[[ Exercise input, beginning ]]

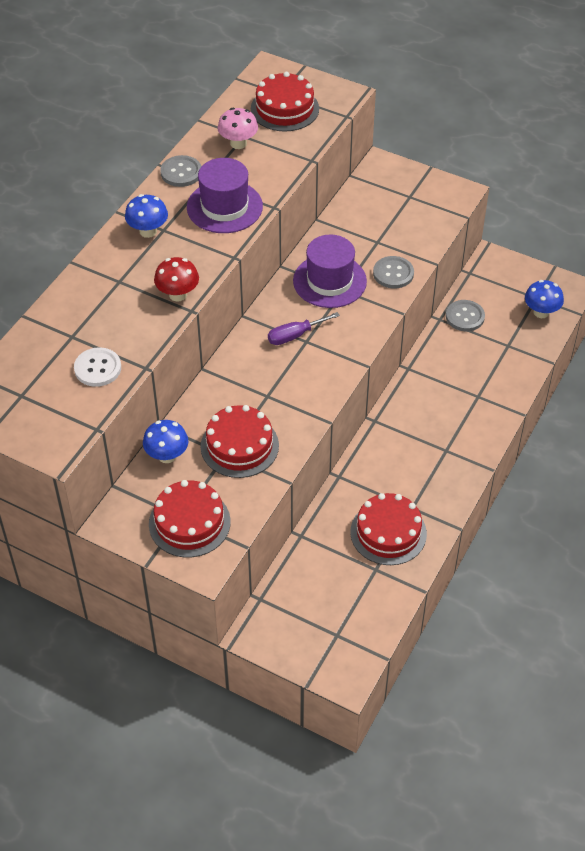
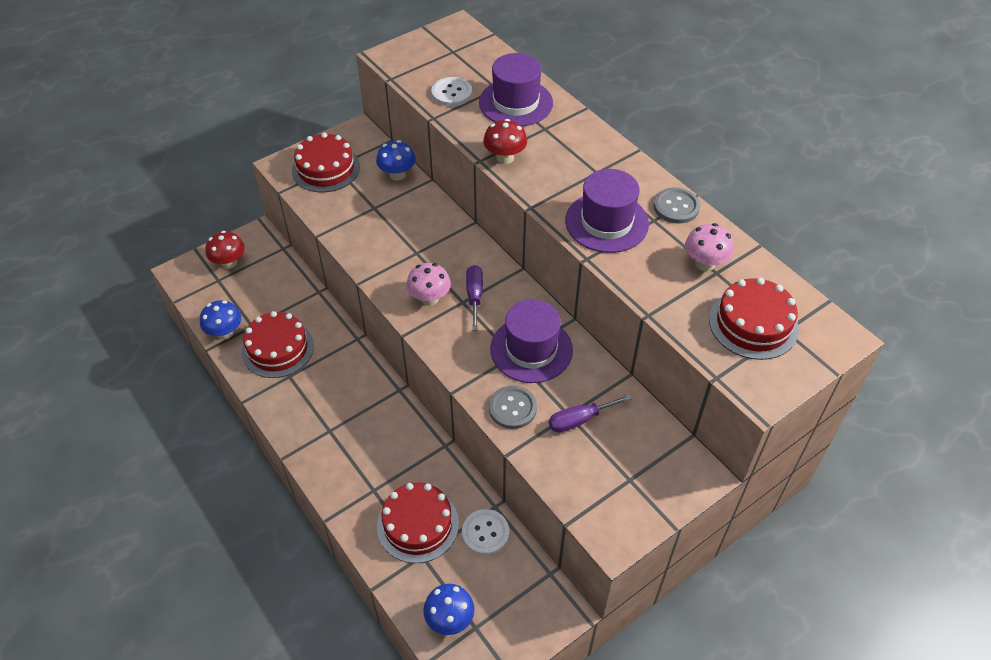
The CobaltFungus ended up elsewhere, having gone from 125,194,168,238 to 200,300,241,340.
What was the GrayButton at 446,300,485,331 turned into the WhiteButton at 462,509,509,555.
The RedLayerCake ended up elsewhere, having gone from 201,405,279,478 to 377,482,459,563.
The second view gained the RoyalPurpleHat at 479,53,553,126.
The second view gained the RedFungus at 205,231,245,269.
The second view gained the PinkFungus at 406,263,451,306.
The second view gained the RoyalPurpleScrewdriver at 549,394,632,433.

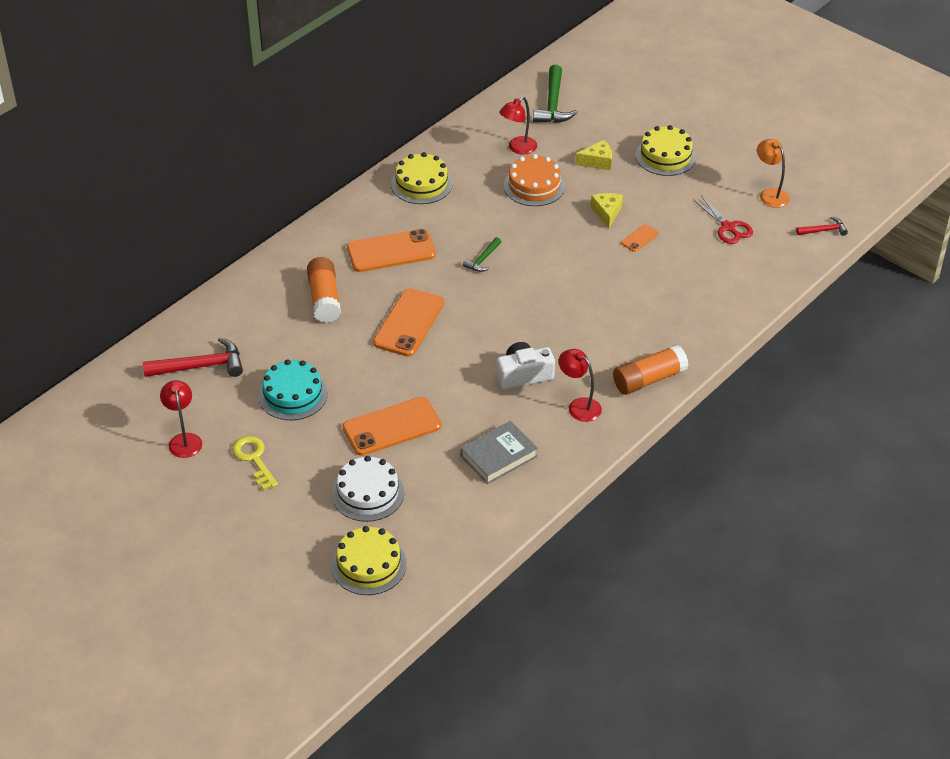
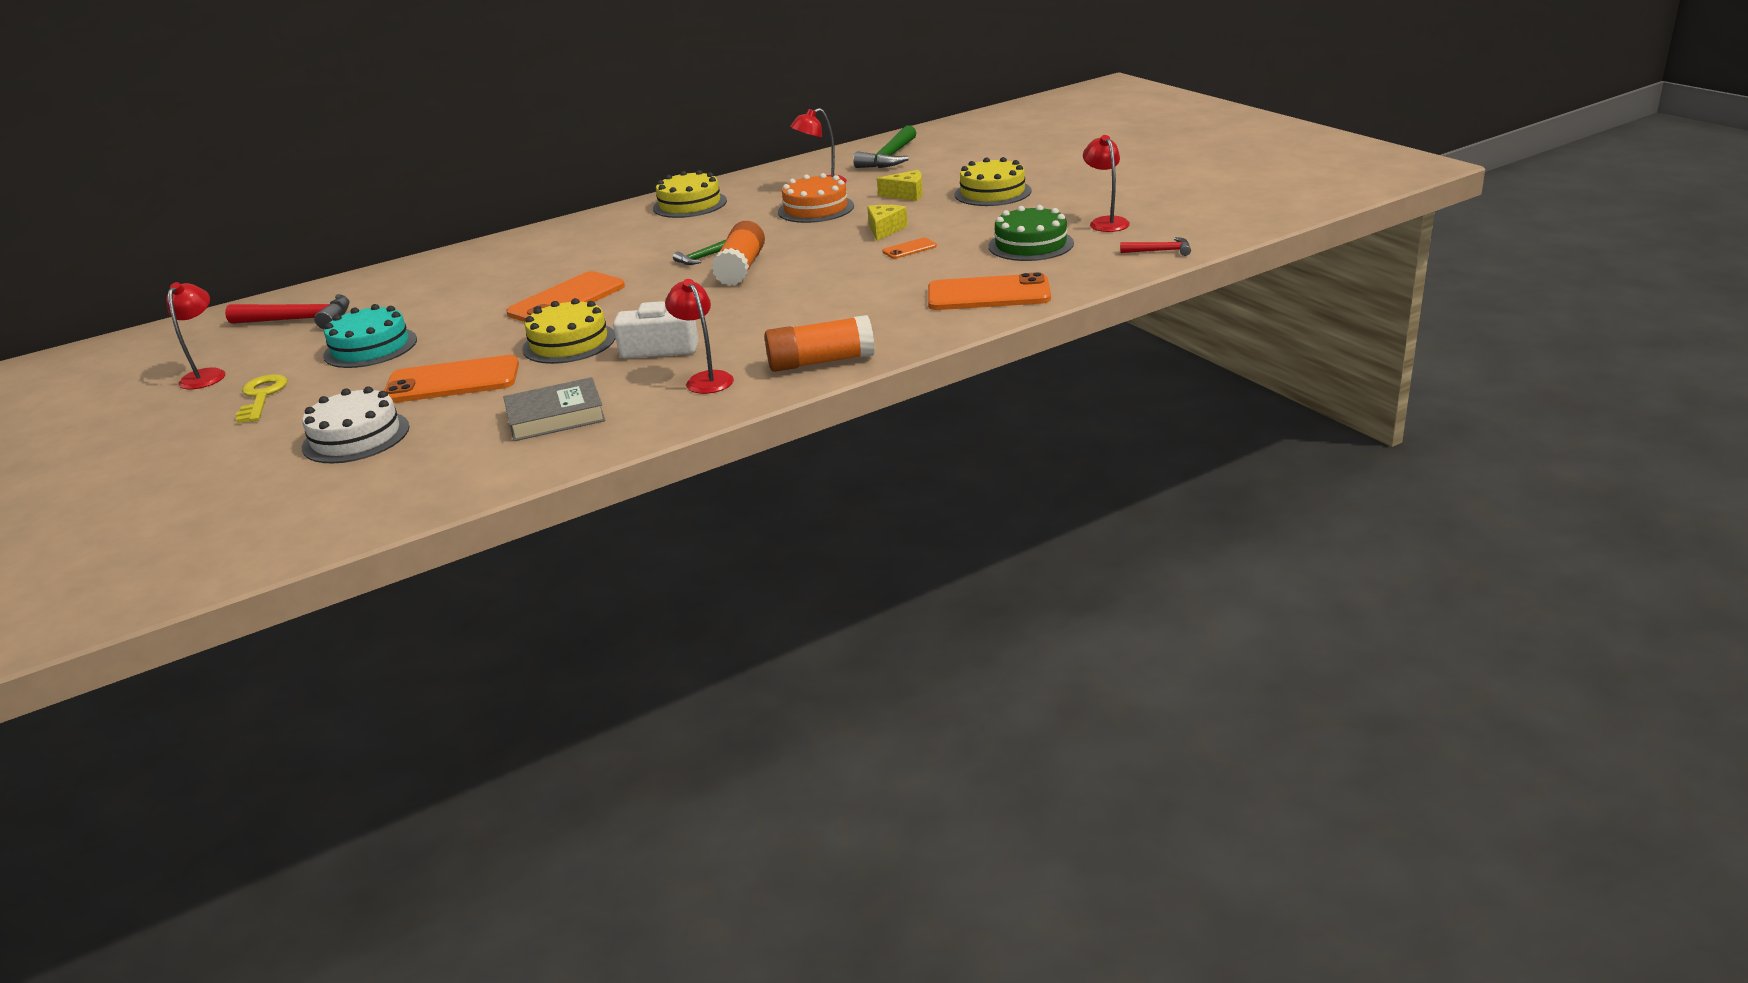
What was the BrightOrangeDeskLamp at 757,139,790,208 turned into the RedDeskLamp at 1083,135,1130,232.
Where the RedPairOfScissors stood at 693,195,753,244, the EmeraldLayerCake came to stand at 988,205,1074,261.
The BrightOrangeSmartphone ended up elsewhere, having gone from 347,229,436,272 to 928,272,1051,310.
The BrightOrangeGlue ended up elsewhere, having gone from 307,257,341,323 to 711,221,765,286.
The GoldenLayerCake ended up elsewhere, having gone from 331,526,407,595 to 522,298,616,364.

[[ Exercise input, end ]]

Exercise requirements – All that belongs in the answer is the run of lines above from the line containing "The second view gained the RoyalPurpleHat" through the line containing "The second view gained the PinkFungus", exactly as written.

Written answer –
The second view gained the RoyalPurpleHat at 479,53,553,126.
The second view gained the RedFungus at 205,231,245,269.
The second view gained the PinkFungus at 406,263,451,306.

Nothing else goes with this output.